■ DATA IN THIS EXERCISE:

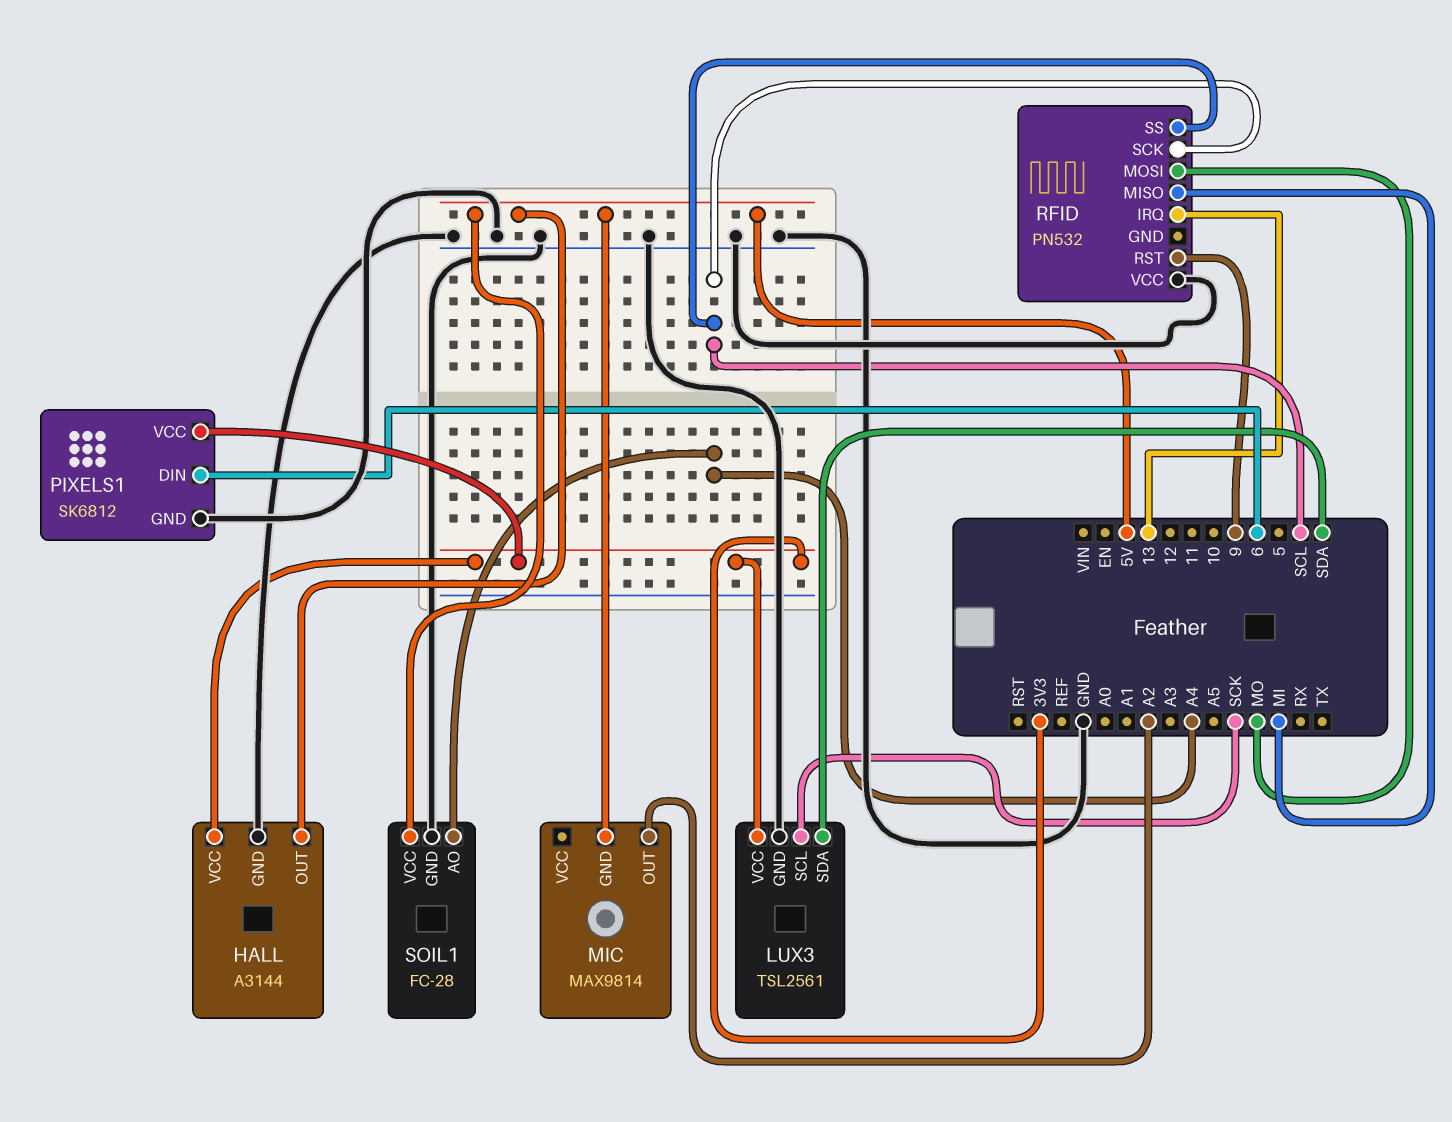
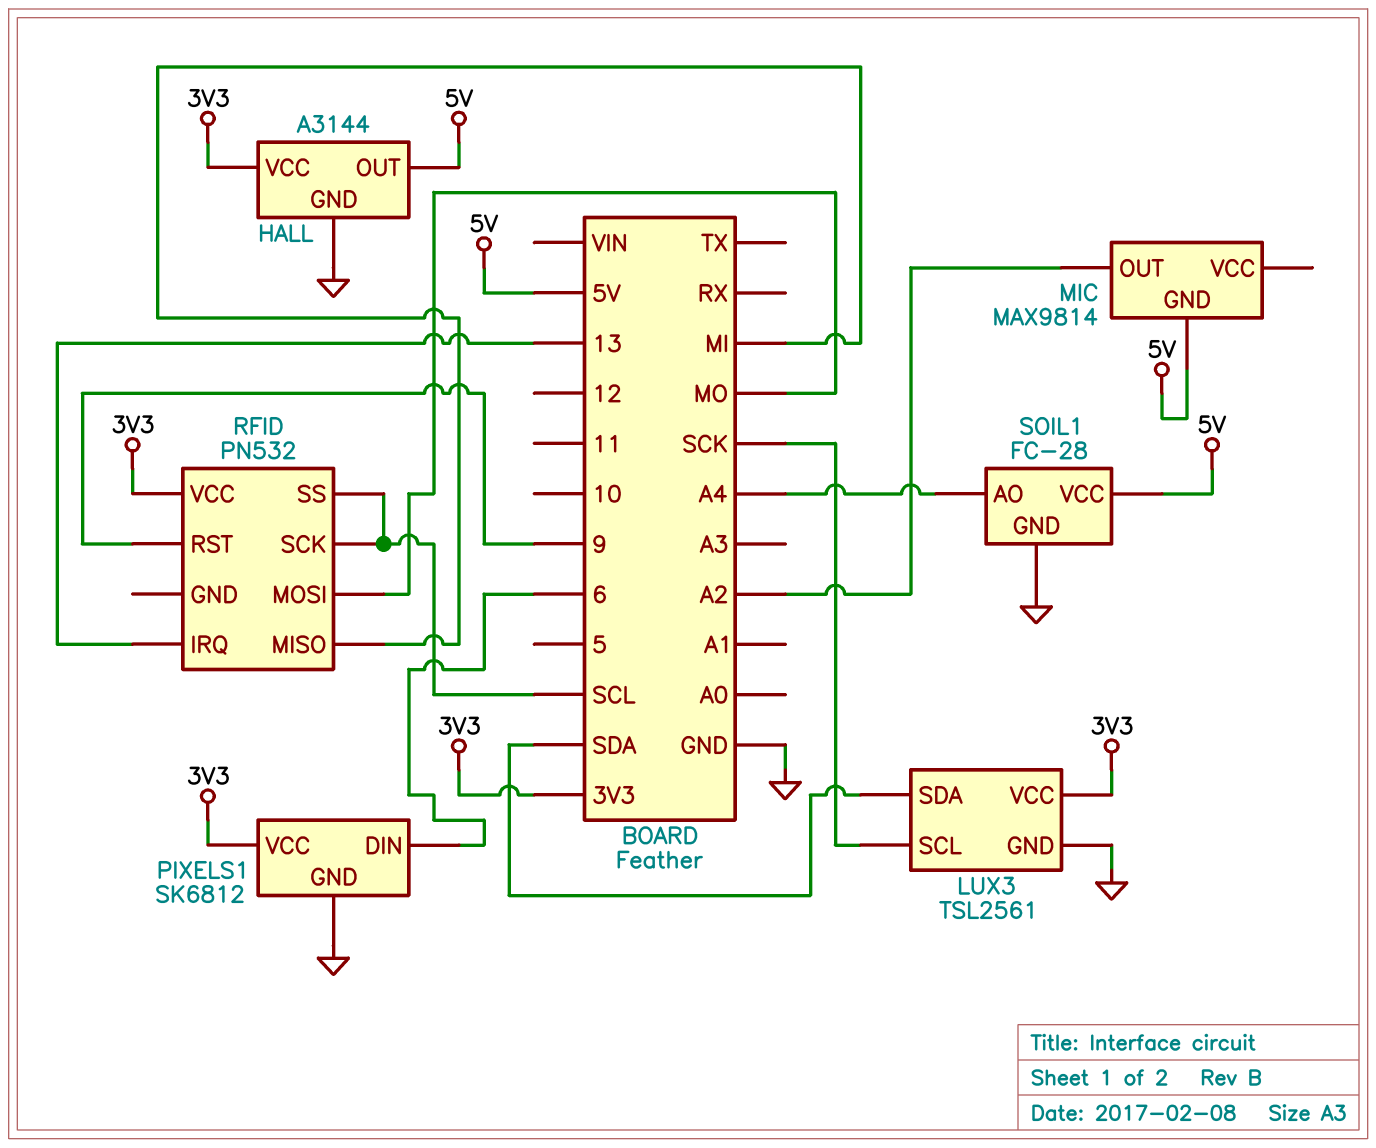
RFID pin VCC: GND -> 3V3

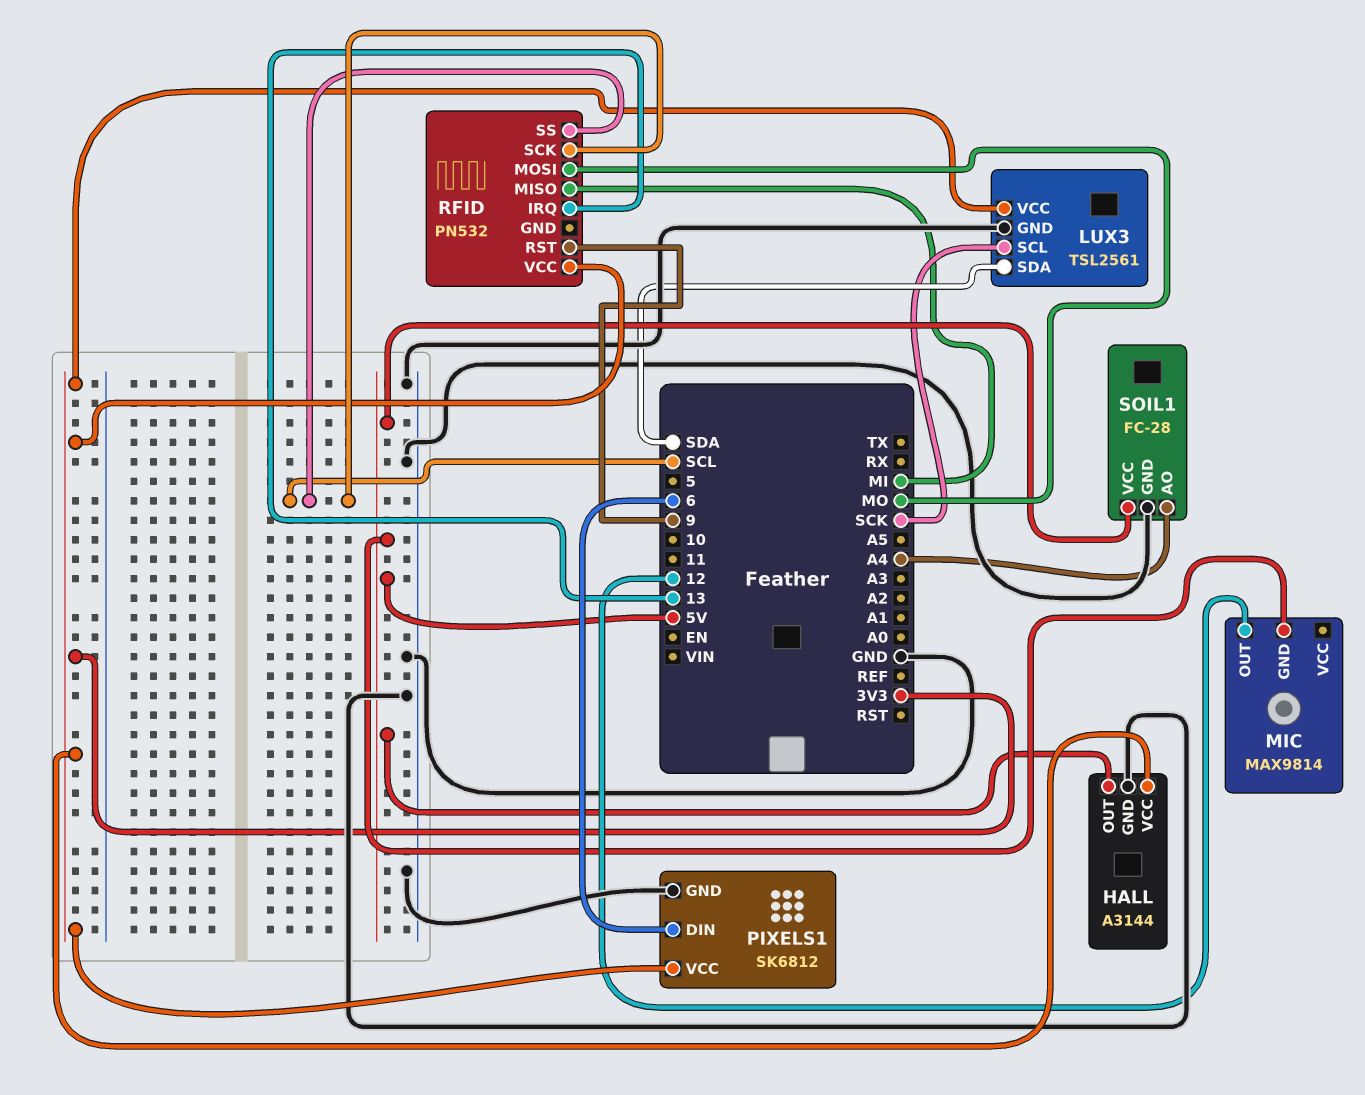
MIC pin OUT: A2 -> 12

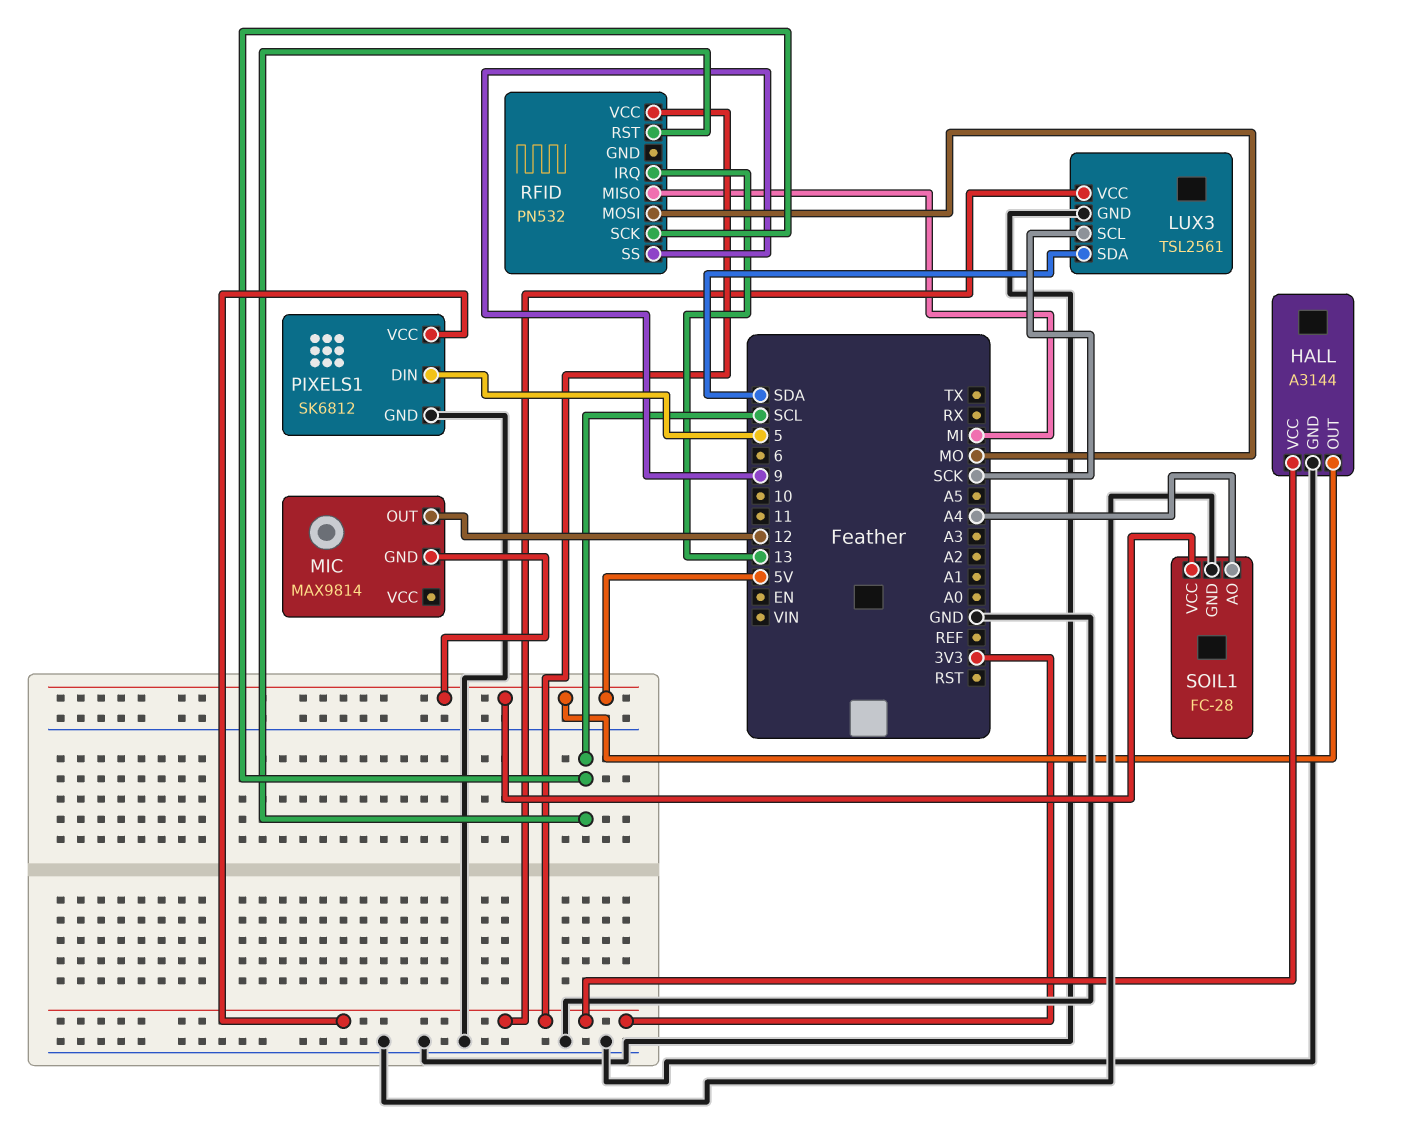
PIXELS1 pin DIN: 6 -> 5
RFID pin RST: 9 -> SCL
RFID pin SS: SCL -> 9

■ WHAT YOU WILL DO: Leave out the pictures and output every record above precisely as given.

■ SOLVED EXERCISE:
RFID pin VCC: GND -> 3V3

MIC pin OUT: A2 -> 12

PIXELS1 pin DIN: 6 -> 5
RFID pin RST: 9 -> SCL
RFID pin SS: SCL -> 9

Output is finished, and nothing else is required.